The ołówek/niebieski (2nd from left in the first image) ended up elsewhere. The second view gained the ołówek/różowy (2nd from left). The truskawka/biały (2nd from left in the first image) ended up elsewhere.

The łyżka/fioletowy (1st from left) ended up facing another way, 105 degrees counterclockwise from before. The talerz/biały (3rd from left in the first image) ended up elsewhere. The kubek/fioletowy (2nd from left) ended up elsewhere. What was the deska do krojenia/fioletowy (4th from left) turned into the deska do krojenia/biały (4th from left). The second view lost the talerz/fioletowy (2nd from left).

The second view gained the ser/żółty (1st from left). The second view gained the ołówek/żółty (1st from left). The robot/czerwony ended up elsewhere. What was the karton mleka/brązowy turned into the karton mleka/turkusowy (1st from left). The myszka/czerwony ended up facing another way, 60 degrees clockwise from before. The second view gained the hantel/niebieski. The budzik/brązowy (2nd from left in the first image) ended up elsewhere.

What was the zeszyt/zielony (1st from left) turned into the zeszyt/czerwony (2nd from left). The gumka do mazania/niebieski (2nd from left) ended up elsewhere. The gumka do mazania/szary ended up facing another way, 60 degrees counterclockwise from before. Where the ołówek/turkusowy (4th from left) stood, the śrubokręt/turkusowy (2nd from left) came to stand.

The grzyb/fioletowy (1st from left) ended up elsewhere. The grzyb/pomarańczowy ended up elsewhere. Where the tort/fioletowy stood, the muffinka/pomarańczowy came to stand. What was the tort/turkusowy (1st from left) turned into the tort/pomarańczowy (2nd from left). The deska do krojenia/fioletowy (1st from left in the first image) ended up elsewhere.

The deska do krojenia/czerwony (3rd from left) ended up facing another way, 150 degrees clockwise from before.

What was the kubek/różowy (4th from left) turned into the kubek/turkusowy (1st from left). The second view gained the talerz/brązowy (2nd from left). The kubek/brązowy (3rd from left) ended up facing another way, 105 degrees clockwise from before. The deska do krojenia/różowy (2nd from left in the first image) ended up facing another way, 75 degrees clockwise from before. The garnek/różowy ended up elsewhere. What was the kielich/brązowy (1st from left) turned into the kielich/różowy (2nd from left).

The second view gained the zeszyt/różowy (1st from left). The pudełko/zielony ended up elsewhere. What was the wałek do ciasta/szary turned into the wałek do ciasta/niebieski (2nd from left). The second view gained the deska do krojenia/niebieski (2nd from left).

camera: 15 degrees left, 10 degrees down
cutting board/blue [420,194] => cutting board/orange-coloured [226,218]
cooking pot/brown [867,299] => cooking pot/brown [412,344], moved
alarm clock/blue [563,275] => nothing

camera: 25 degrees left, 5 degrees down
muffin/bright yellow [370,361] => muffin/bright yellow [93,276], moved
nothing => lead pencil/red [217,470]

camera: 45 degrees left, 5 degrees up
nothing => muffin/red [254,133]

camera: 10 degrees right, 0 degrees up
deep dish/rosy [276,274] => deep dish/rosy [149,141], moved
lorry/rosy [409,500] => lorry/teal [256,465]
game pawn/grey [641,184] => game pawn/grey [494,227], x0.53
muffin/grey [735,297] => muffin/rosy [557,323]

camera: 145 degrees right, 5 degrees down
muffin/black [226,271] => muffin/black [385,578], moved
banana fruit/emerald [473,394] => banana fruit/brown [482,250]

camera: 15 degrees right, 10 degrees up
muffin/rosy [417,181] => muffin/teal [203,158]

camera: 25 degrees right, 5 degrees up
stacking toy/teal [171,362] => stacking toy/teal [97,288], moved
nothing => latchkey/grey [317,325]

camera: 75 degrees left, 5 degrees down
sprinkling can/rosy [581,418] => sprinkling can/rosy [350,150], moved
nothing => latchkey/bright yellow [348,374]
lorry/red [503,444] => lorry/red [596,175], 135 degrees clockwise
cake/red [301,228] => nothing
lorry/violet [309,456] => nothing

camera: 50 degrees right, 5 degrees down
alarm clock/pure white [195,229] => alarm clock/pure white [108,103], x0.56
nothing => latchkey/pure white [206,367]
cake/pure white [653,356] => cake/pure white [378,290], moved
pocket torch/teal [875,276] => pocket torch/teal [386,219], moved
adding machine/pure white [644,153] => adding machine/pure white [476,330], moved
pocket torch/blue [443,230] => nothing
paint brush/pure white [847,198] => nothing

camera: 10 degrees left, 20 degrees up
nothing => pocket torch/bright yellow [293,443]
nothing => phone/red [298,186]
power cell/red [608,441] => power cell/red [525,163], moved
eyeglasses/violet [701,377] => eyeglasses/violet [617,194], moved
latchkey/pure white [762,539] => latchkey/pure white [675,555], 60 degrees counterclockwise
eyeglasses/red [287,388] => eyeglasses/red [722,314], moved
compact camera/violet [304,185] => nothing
______
— Work request —
Transcribe all entries exactly as they are given.

— Written solution —
The ołówek/niebieski (2nd from left in the first image) ended up elsewhere. The second view gained the ołówek/różowy (2nd from left). The truskawka/biały (2nd from left in the first image) ended up elsewhere.

The łyżka/fioletowy (1st from left) ended up facing another way, 105 degrees counterclockwise from before. The talerz/biały (3rd from left in the first image) ended up elsewhere. The kubek/fioletowy (2nd from left) ended up elsewhere. What was the deska do krojenia/fioletowy (4th from left) turned into the deska do krojenia/biały (4th from left). The second view lost the talerz/fioletowy (2nd from left).

The second view gained the ser/żółty (1st from left). The second view gained the ołówek/żółty (1st from left). The robot/czerwony ended up elsewhere. What was the karton mleka/brązowy turned into the karton mleka/turkusowy (1st from left). The myszka/czerwony ended up facing another way, 60 degrees clockwise from before. The second view gained the hantel/niebieski. The budzik/brązowy (2nd from left in the first image) ended up elsewhere.

What was the zeszyt/zielony (1st from left) turned into the zeszyt/czerwony (2nd from left). The gumka do mazania/niebieski (2nd from left) ended up elsewhere. The gumka do mazania/szary ended up facing another way, 60 degrees counterclockwise from before. Where the ołówek/turkusowy (4th from left) stood, the śrubokręt/turkusowy (2nd from left) came to stand.

The grzyb/fioletowy (1st from left) ended up elsewhere. The grzyb/pomarańczowy ended up elsewhere. Where the tort/fioletowy stood, the muffinka/pomarańczowy came to stand. What was the tort/turkusowy (1st from left) turned into the tort/pomarańczowy (2nd from left). The deska do krojenia/fioletowy (1st from left in the first image) ended up elsewhere.

The deska do krojenia/czerwony (3rd from left) ended up facing another way, 150 degrees clockwise from before.

What was the kubek/różowy (4th from left) turned into the kubek/turkusowy (1st from left). The second view gained the talerz/brązowy (2nd from left). The kubek/brązowy (3rd from left) ended up facing another way, 105 degrees clockwise from before. The deska do krojenia/różowy (2nd from left in the first image) ended up facing another way, 75 degrees clockwise from before. The garnek/różowy ended up elsewhere. What was the kielich/brązowy (1st from left) turned into the kielich/różowy (2nd from left).

The second view gained the zeszyt/różowy (1st from left). The pudełko/zielony ended up elsewhere. What was the wałek do ciasta/szary turned into the wałek do ciasta/niebieski (2nd from left). The second view gained the deska do krojenia/niebieski (2nd from left).

camera: 15 degrees left, 10 degrees down
cutting board/blue [420,194] => cutting board/orange-coloured [226,218]
cooking pot/brown [867,299] => cooking pot/brown [412,344], moved
alarm clock/blue [563,275] => nothing

camera: 25 degrees left, 5 degrees down
muffin/bright yellow [370,361] => muffin/bright yellow [93,276], moved
nothing => lead pencil/red [217,470]

camera: 45 degrees left, 5 degrees up
nothing => muffin/red [254,133]

camera: 10 degrees right, 0 degrees up
deep dish/rosy [276,274] => deep dish/rosy [149,141], moved
lorry/rosy [409,500] => lorry/teal [256,465]
game pawn/grey [641,184] => game pawn/grey [494,227], x0.53
muffin/grey [735,297] => muffin/rosy [557,323]

camera: 145 degrees right, 5 degrees down
muffin/black [226,271] => muffin/black [385,578], moved
banana fruit/emerald [473,394] => banana fruit/brown [482,250]

camera: 15 degrees right, 10 degrees up
muffin/rosy [417,181] => muffin/teal [203,158]

camera: 25 degrees right, 5 degrees up
stacking toy/teal [171,362] => stacking toy/teal [97,288], moved
nothing => latchkey/grey [317,325]

camera: 75 degrees left, 5 degrees down
sprinkling can/rosy [581,418] => sprinkling can/rosy [350,150], moved
nothing => latchkey/bright yellow [348,374]
lorry/red [503,444] => lorry/red [596,175], 135 degrees clockwise
cake/red [301,228] => nothing
lorry/violet [309,456] => nothing

camera: 50 degrees right, 5 degrees down
alarm clock/pure white [195,229] => alarm clock/pure white [108,103], x0.56
nothing => latchkey/pure white [206,367]
cake/pure white [653,356] => cake/pure white [378,290], moved
pocket torch/teal [875,276] => pocket torch/teal [386,219], moved
adding machine/pure white [644,153] => adding machine/pure white [476,330], moved
pocket torch/blue [443,230] => nothing
paint brush/pure white [847,198] => nothing

camera: 10 degrees left, 20 degrees up
nothing => pocket torch/bright yellow [293,443]
nothing => phone/red [298,186]
power cell/red [608,441] => power cell/red [525,163], moved
eyeglasses/violet [701,377] => eyeglasses/violet [617,194], moved
latchkey/pure white [762,539] => latchkey/pure white [675,555], 60 degrees counterclockwise
eyeglasses/red [287,388] => eyeglasses/red [722,314], moved
compact camera/violet [304,185] => nothing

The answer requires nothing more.